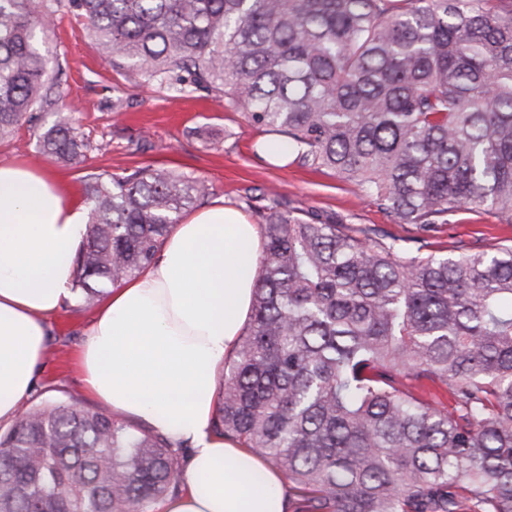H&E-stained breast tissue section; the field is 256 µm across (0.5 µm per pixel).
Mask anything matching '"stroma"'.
<instances>
[{
    "instance_id": "obj_1",
    "label": "stroma",
    "mask_w": 512,
    "mask_h": 512,
    "mask_svg": "<svg viewBox=\"0 0 512 512\" xmlns=\"http://www.w3.org/2000/svg\"><path fill=\"white\" fill-rule=\"evenodd\" d=\"M83 24V18L67 9L57 12L44 50L62 65L66 104L35 112L33 122L1 139L0 163L22 162L48 171L78 200L85 196L84 177L89 173L148 166L206 179L214 200L241 212L246 209L245 196L271 190L297 207L333 215L348 224L392 228L391 218L369 197L331 172L294 163L274 166L262 160L257 146L263 134L244 114L226 111L222 99L196 94L178 97L126 83L84 34ZM117 98L123 103L118 113L112 110ZM64 115L92 144L78 166L38 152L39 134ZM444 234L464 240L512 237V228L500 224L489 208L473 205L450 216ZM98 307V301L76 299L53 317L50 348L40 367L32 404L65 401L95 407V400L82 387L75 359Z\"/></svg>"
}]
</instances>
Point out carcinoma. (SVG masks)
<instances>
[{
	"label": "carcinoma",
	"mask_w": 512,
	"mask_h": 512,
	"mask_svg": "<svg viewBox=\"0 0 512 512\" xmlns=\"http://www.w3.org/2000/svg\"><path fill=\"white\" fill-rule=\"evenodd\" d=\"M61 7L126 82L224 99L414 231L247 197L265 243L214 432L271 461L296 512H512V238L436 241L468 205L512 226V0H0V139L63 99L42 51ZM38 143L66 164L89 147L67 122ZM210 194L164 169L87 175L83 299ZM178 492L172 445L108 409L29 407L0 434V512Z\"/></svg>",
	"instance_id": "obj_1"
}]
</instances>
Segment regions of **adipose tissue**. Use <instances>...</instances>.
<instances>
[{
  "instance_id": "obj_1",
  "label": "adipose tissue",
  "mask_w": 512,
  "mask_h": 512,
  "mask_svg": "<svg viewBox=\"0 0 512 512\" xmlns=\"http://www.w3.org/2000/svg\"><path fill=\"white\" fill-rule=\"evenodd\" d=\"M89 210L44 171L0 164V429L35 391L51 319L73 300ZM259 225L216 204L176 224L153 264L110 289L86 332V392L187 447L161 512H288L282 476L213 432L219 383L251 315Z\"/></svg>"
}]
</instances>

-*-*-

_What you are asked to do_:
All of the records need repeating exactly, except for the pictures.

_Expected answer_:
H&E-stained breast tissue section; the field is 256 µm across (0.5 µm per pixel).
Mask anything matching '"stroma"'.
<instances>
[{
    "instance_id": "obj_1",
    "label": "stroma",
    "mask_w": 512,
    "mask_h": 512,
    "mask_svg": "<svg viewBox=\"0 0 512 512\" xmlns=\"http://www.w3.org/2000/svg\"><path fill=\"white\" fill-rule=\"evenodd\" d=\"M83 24V18L67 9L57 12L44 50L62 65L66 104L35 112L33 122L1 139L0 163L22 162L48 171L78 200L85 196L84 177L89 173L148 166L206 179L214 200L241 212L246 209L245 196L271 190L297 207L333 215L348 224L392 228L391 218L369 197L331 172L294 163L274 166L262 160L257 146L263 134L244 114L226 111L222 99L196 94L178 97L126 83L84 34ZM117 98L123 103L118 113L112 110ZM64 115L92 144L78 166L38 152L39 134ZM444 234L464 240L512 237V228L500 224L489 208L473 205L450 216ZM98 307V301L76 299L53 317L50 348L40 367L32 404L65 401L95 407V400L82 387L75 359Z\"/></svg>"
}]
</instances>
Point out carcinoma. (SVG masks)
<instances>
[{
	"label": "carcinoma",
	"mask_w": 512,
	"mask_h": 512,
	"mask_svg": "<svg viewBox=\"0 0 512 512\" xmlns=\"http://www.w3.org/2000/svg\"><path fill=\"white\" fill-rule=\"evenodd\" d=\"M61 7L126 82L224 99L414 231L247 197L265 243L214 432L271 461L296 512H512V238L436 241L468 205L512 226V0H0V139L63 99L42 51ZM38 143L66 164L89 147L67 122ZM210 194L164 169L87 175L83 299ZM178 492L172 445L108 409L29 407L0 434V512Z\"/></svg>",
	"instance_id": "obj_1"
}]
</instances>
Segment regions of **adipose tissue**. Use <instances>...</instances>.
<instances>
[{
  "instance_id": "obj_1",
  "label": "adipose tissue",
  "mask_w": 512,
  "mask_h": 512,
  "mask_svg": "<svg viewBox=\"0 0 512 512\" xmlns=\"http://www.w3.org/2000/svg\"><path fill=\"white\" fill-rule=\"evenodd\" d=\"M89 210L44 171L0 164V429L35 391L51 319L73 300ZM259 225L216 204L176 224L153 264L110 289L86 332V392L187 447L161 512H288L282 476L213 432L219 383L251 315Z\"/></svg>"
}]
</instances>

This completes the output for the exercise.